REQUIRED WORK: Begin at the line that contains "R13: 3.3k (N007, VS) -> 91k (N007, VS)" and reproduce it along with every line after it to the end of the listing; skip any pictures.

EXTRACTED RECORDS:
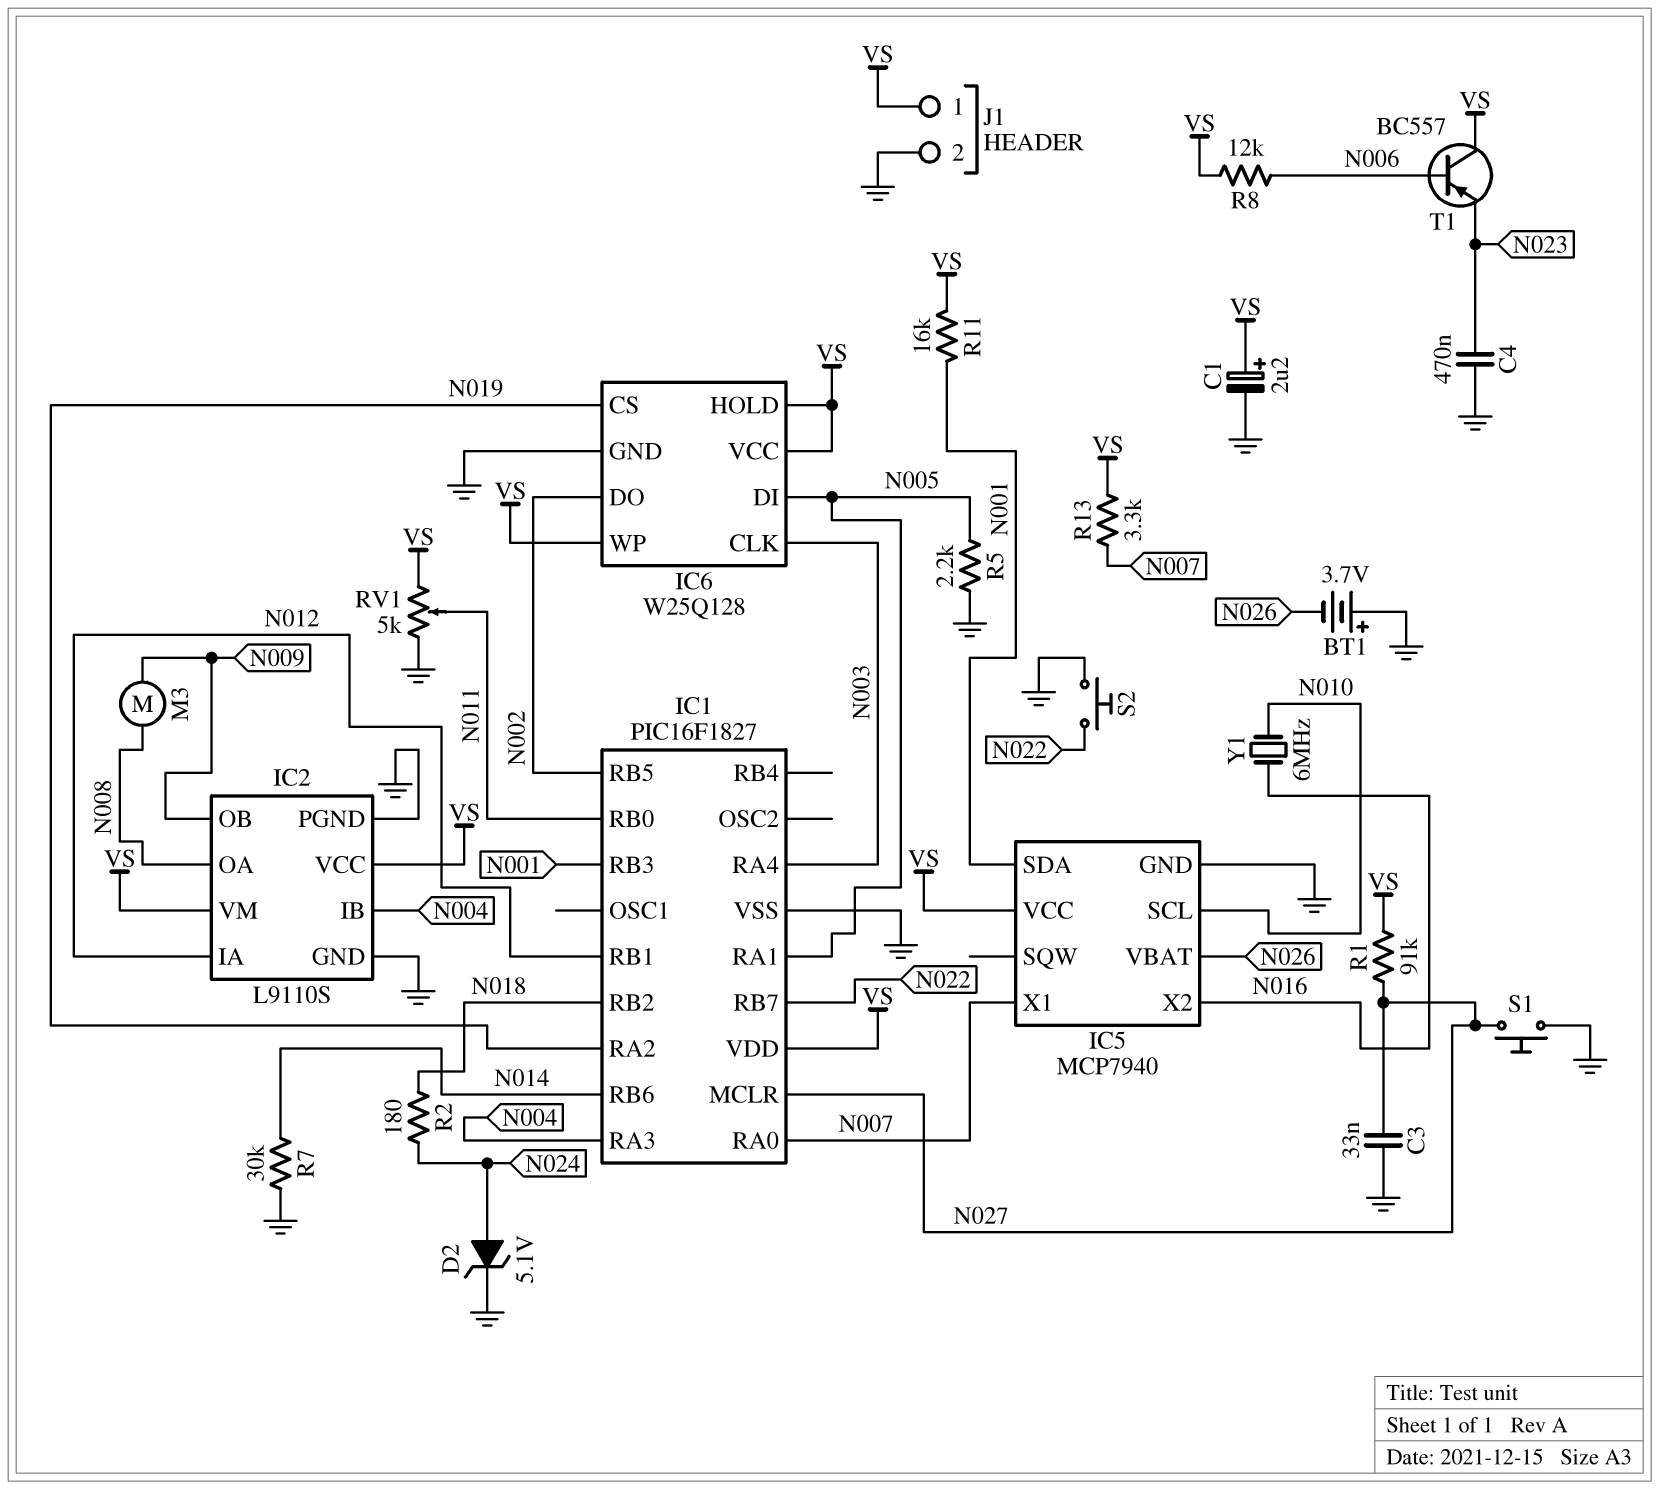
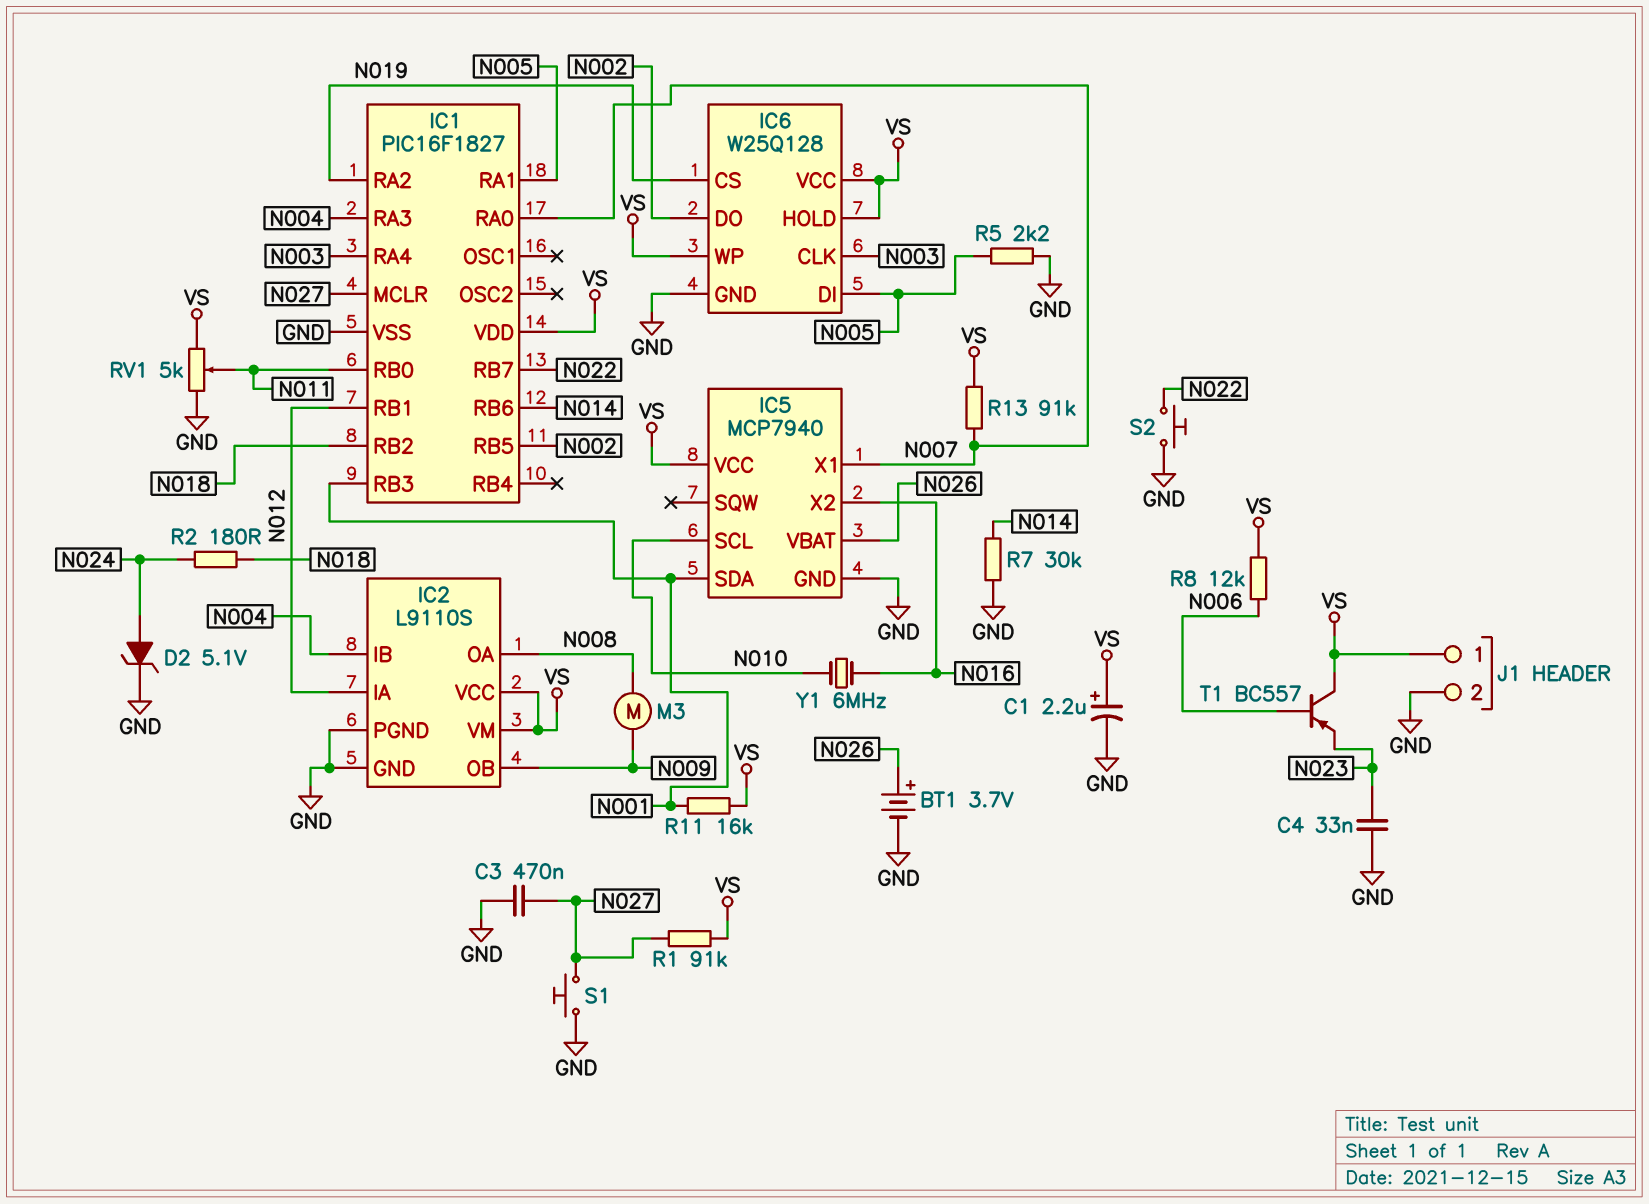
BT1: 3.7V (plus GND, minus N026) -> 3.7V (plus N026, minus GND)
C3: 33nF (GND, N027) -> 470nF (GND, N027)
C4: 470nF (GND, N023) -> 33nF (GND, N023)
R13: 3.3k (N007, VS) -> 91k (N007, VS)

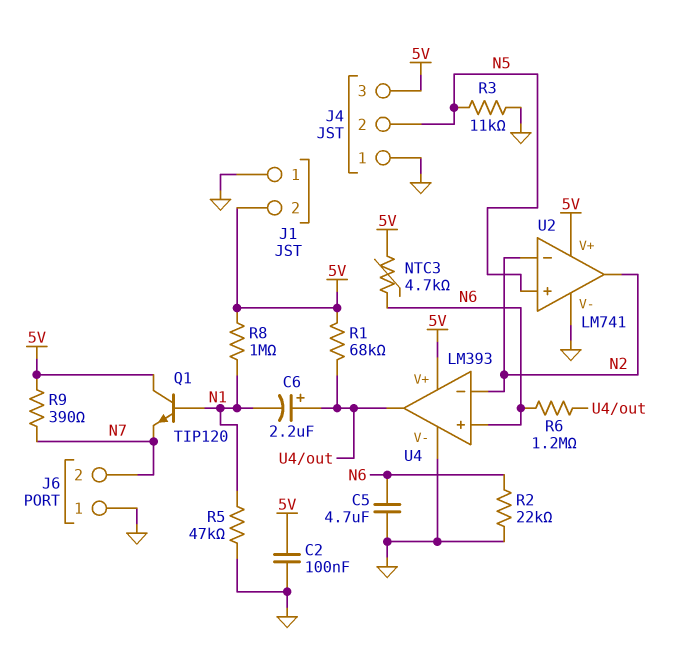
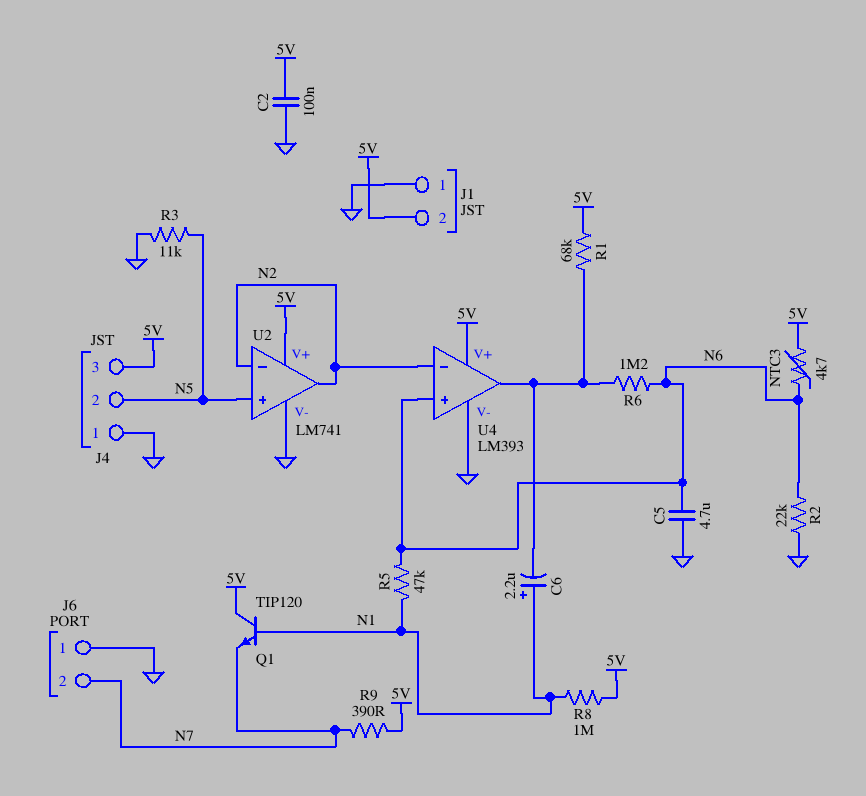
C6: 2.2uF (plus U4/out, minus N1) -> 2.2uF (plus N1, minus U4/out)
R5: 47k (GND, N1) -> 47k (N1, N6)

SOLUTION TO THE PROBLEM:
R13: 3.3k (N007, VS) -> 91k (N007, VS)

C6: 2.2uF (plus U4/out, minus N1) -> 2.2uF (plus N1, minus U4/out)
R5: 47k (GND, N1) -> 47k (N1, N6)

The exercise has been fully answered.